### EXERCISE BRIEF
No pictures in the copy. Write out the listing below exactly.

### DATASET EXCERPT
--------------------------------

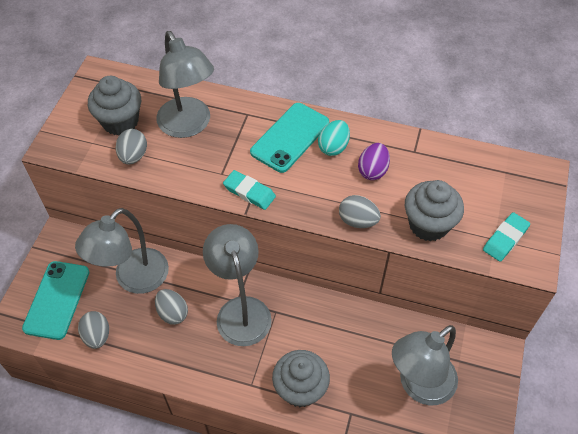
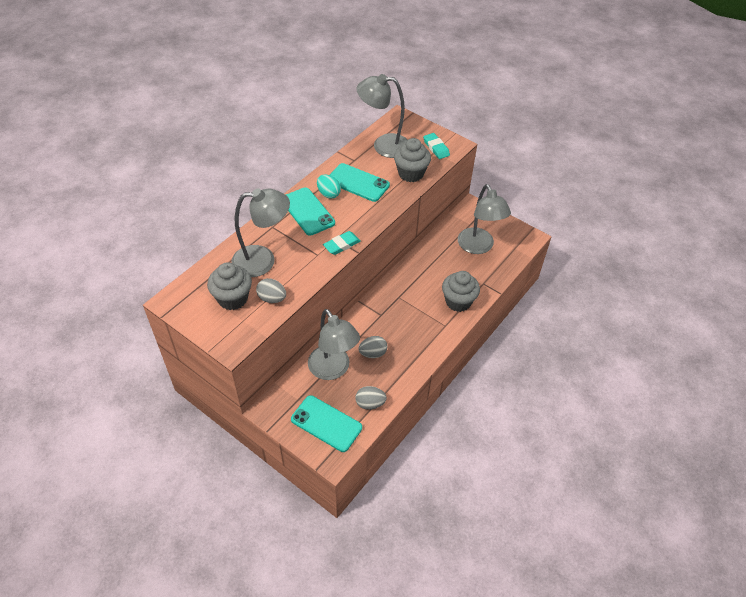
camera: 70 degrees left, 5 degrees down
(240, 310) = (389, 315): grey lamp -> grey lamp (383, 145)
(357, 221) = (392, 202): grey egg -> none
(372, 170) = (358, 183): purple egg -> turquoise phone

--------------------------------

### ANSWER FOR THIS EXERCISE
camera: 70 degrees left, 5 degrees down
(240, 310) = (389, 315): grey lamp -> grey lamp (383, 145)
(357, 221) = (392, 202): grey egg -> none
(372, 170) = (358, 183): purple egg -> turquoise phone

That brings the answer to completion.